THE RECORDS: Begin

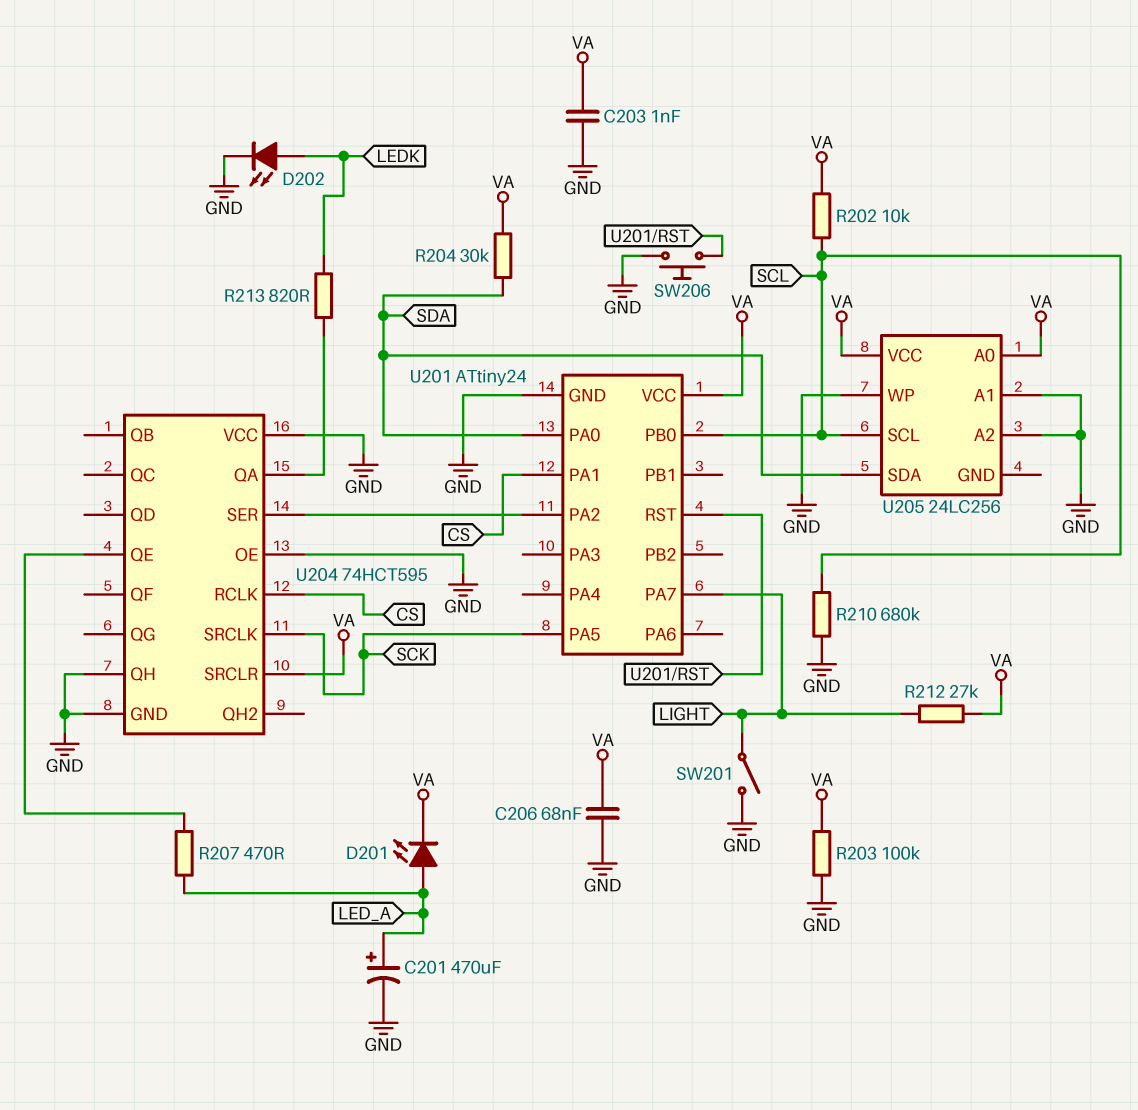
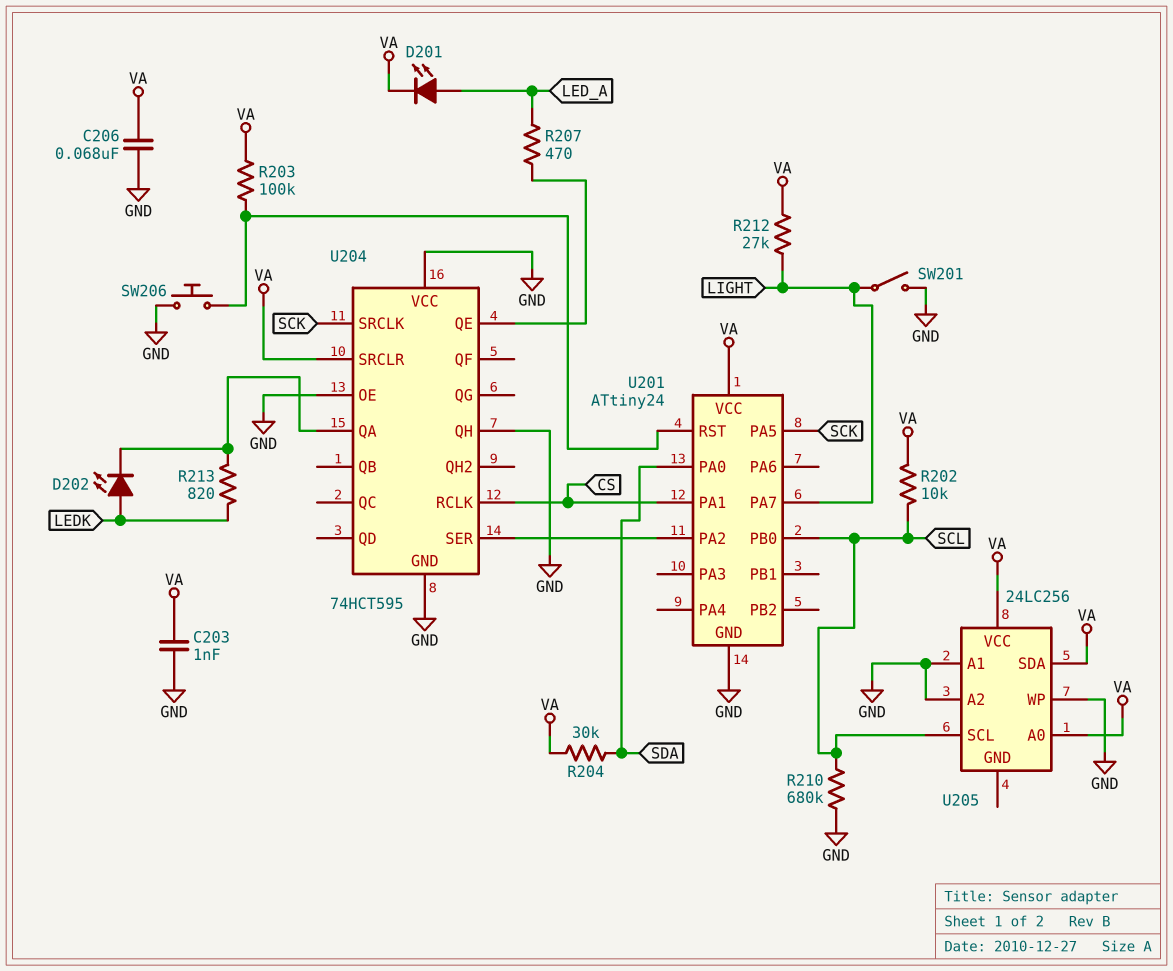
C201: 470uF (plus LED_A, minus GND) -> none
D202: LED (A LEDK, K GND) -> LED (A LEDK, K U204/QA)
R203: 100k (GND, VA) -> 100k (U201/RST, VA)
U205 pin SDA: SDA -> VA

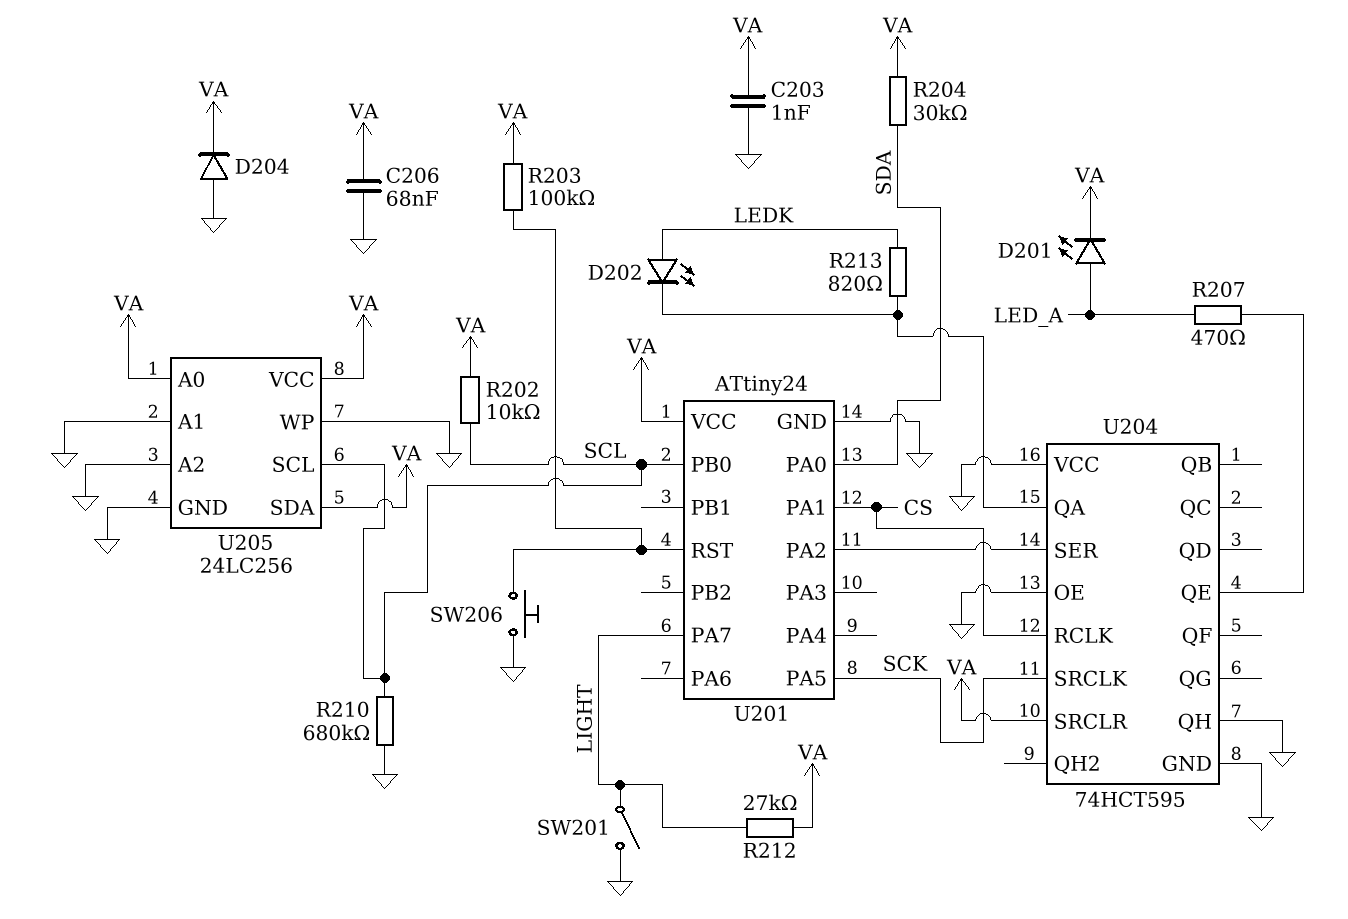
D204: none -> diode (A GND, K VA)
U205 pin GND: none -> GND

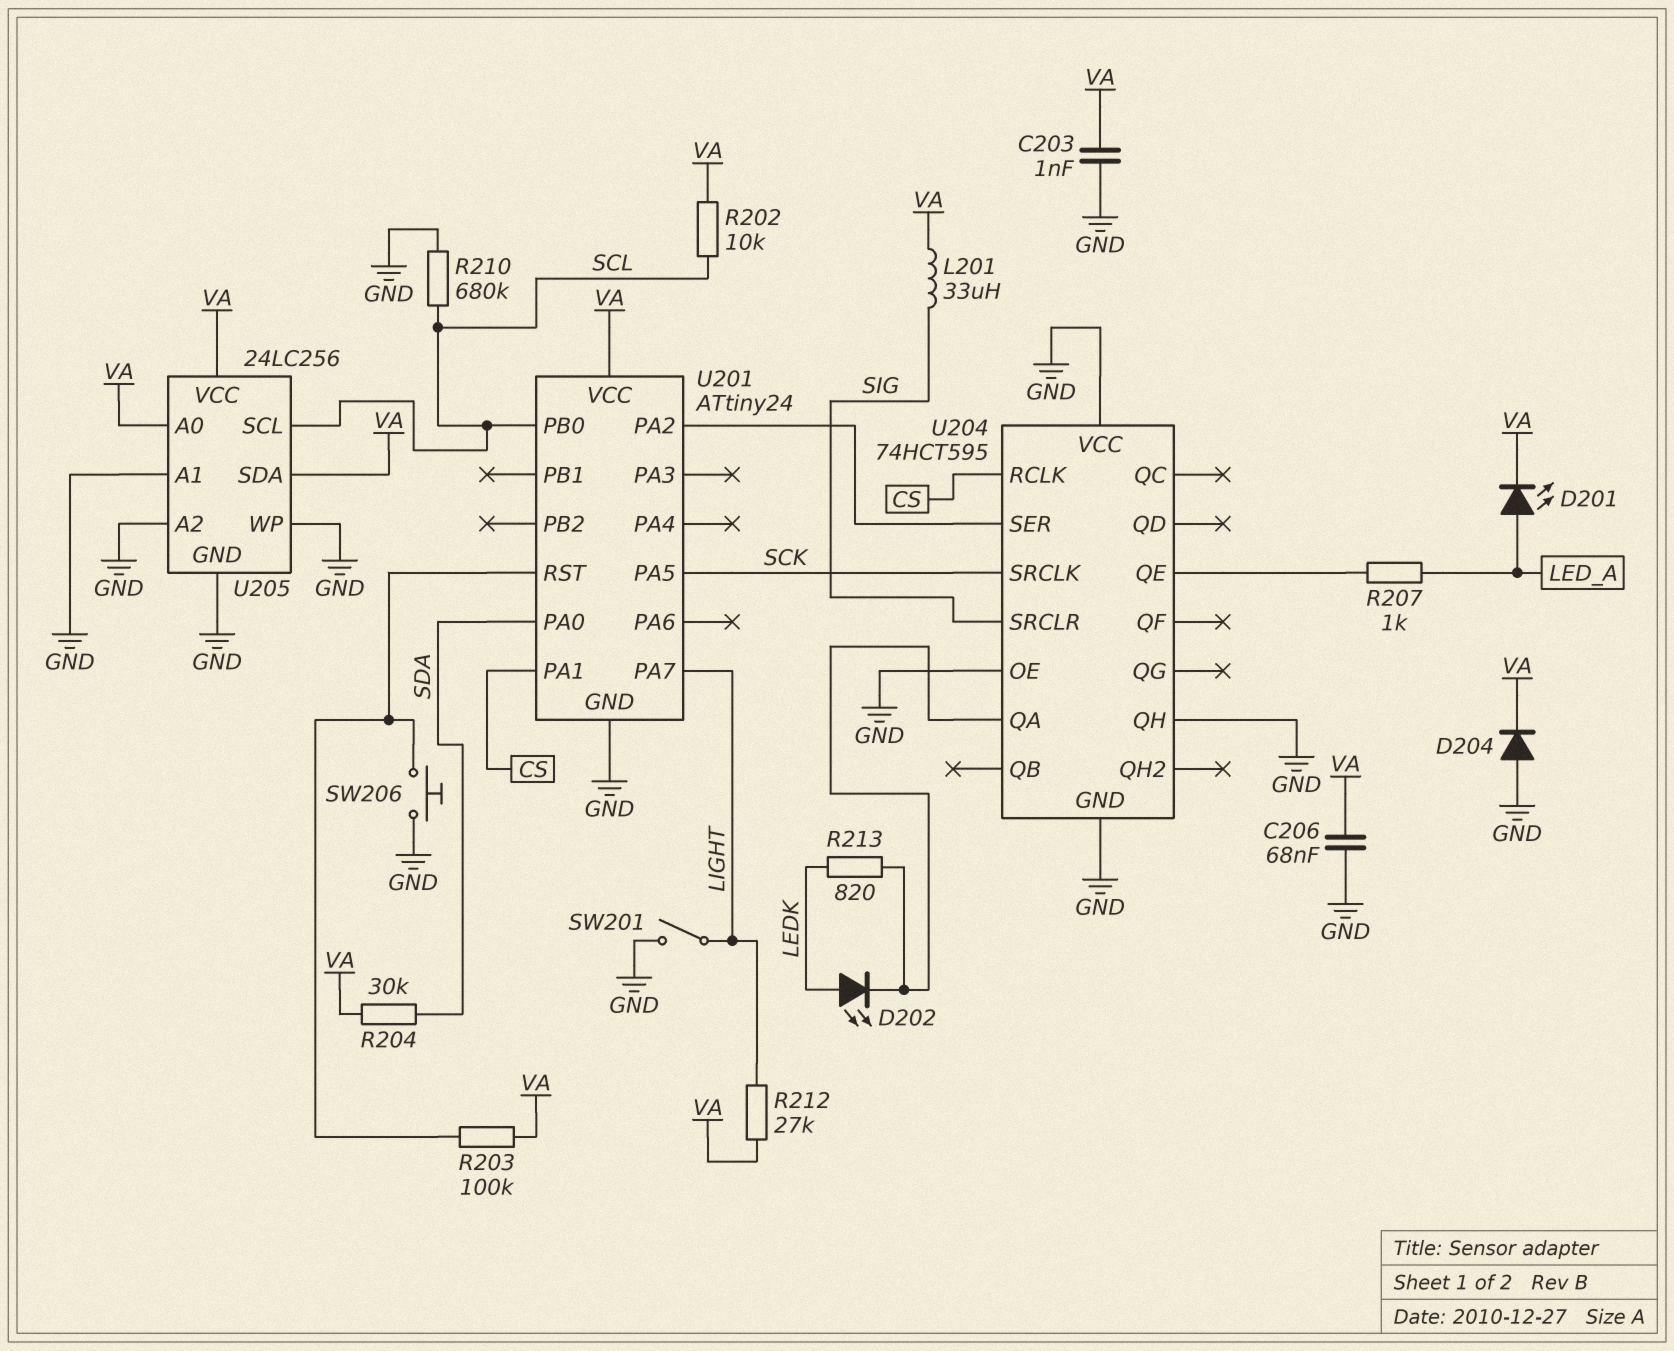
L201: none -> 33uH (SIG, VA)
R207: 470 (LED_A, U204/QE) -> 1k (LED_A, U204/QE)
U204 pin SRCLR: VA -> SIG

THE RECORDS: End

# TASK GOAL:
Leave every image out and retype the entries above word for word.

# SOLUTION TO THE EXERCISE:
C201: 470uF (plus LED_A, minus GND) -> none
D202: LED (A LEDK, K GND) -> LED (A LEDK, K U204/QA)
R203: 100k (GND, VA) -> 100k (U201/RST, VA)
U205 pin SDA: SDA -> VA

D204: none -> diode (A GND, K VA)
U205 pin GND: none -> GND

L201: none -> 33uH (SIG, VA)
R207: 470 (LED_A, U204/QE) -> 1k (LED_A, U204/QE)
U204 pin SRCLR: VA -> SIG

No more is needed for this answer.